** What you are asked to do **
Could you print exactly the lines of the listing below, starting at the line that has "crimson can" and ending at the line that has "turquoise milk carton (no. 3 from left)", and only those lines?

** Supplied material **
------------

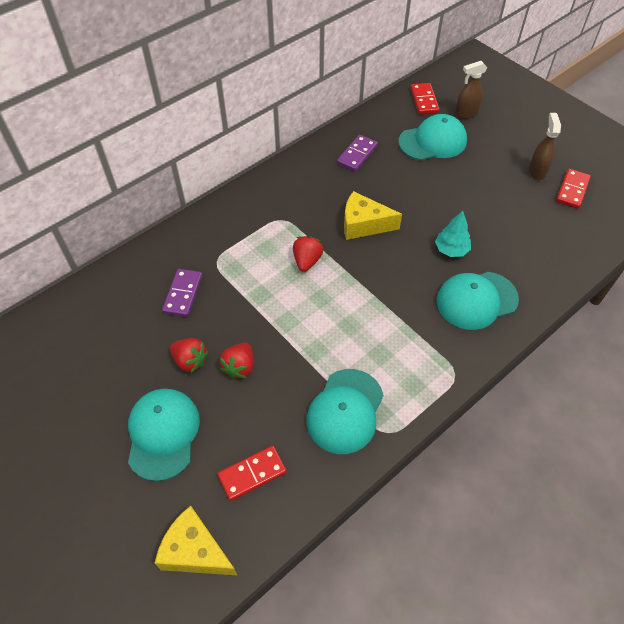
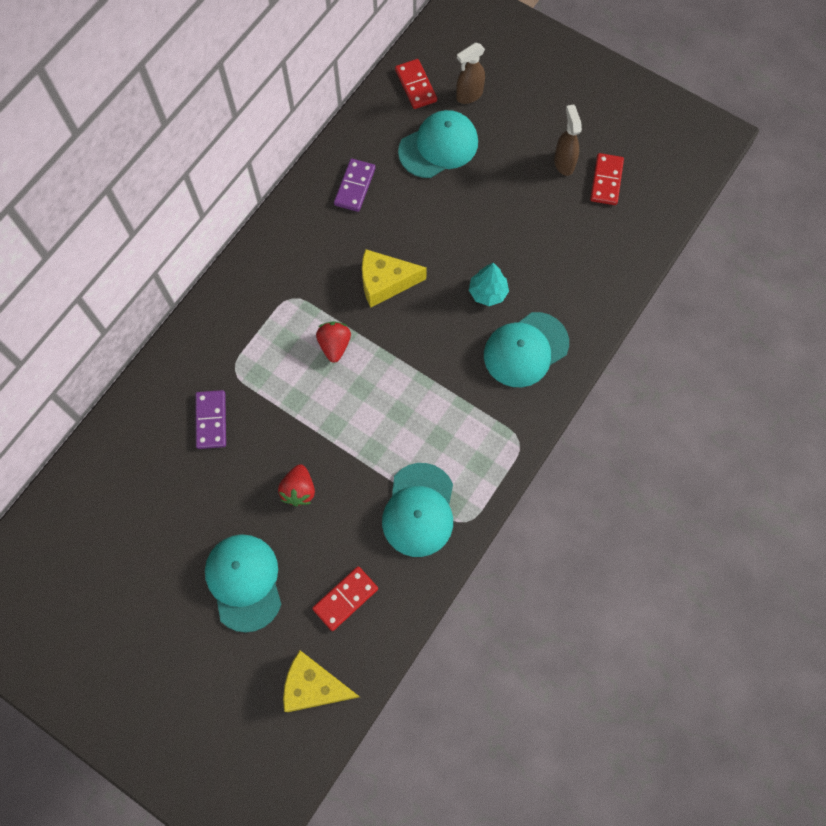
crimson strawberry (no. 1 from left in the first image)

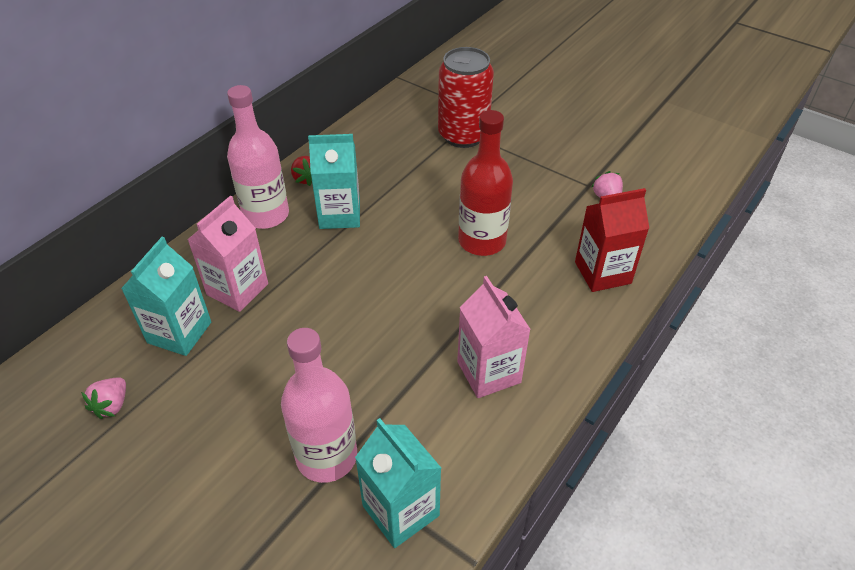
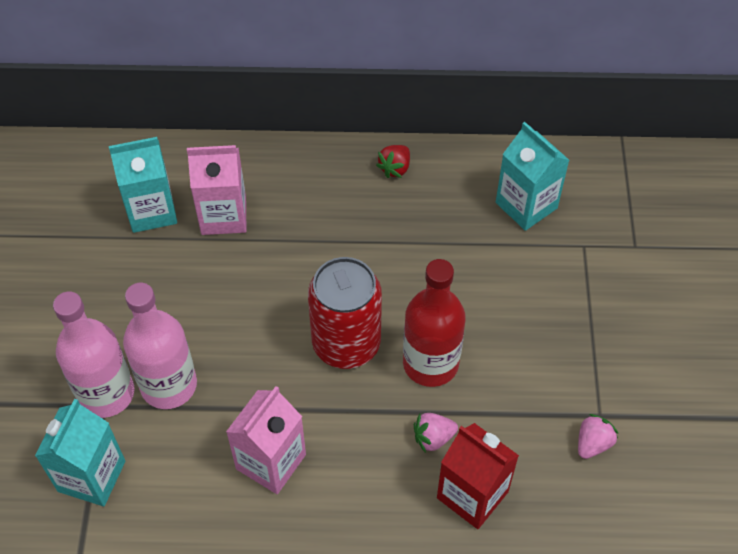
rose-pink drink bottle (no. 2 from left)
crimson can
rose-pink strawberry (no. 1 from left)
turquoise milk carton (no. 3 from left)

------------

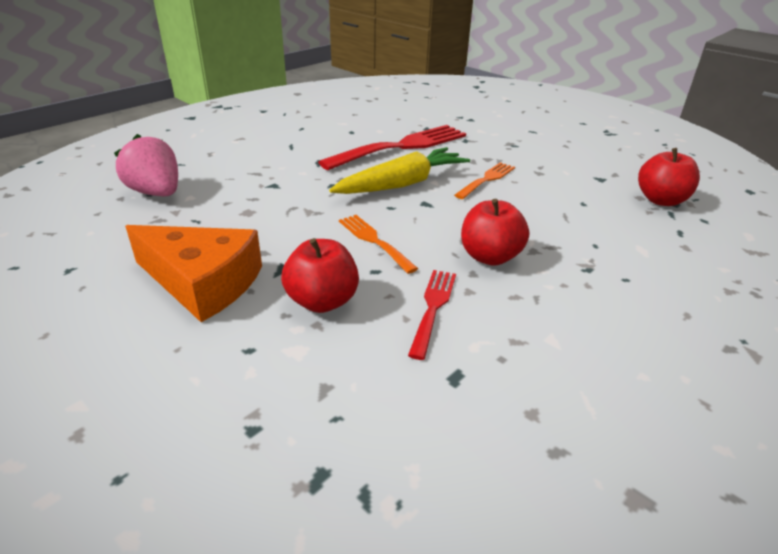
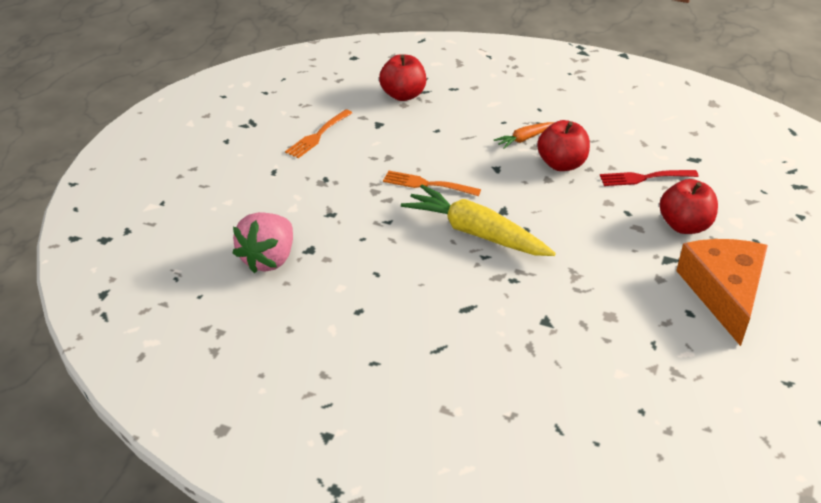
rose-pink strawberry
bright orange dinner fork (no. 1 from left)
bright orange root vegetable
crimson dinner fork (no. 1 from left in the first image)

------------

** Output below **
crimson can
rose-pink strawberry (no. 1 from left)
turquoise milk carton (no. 3 from left)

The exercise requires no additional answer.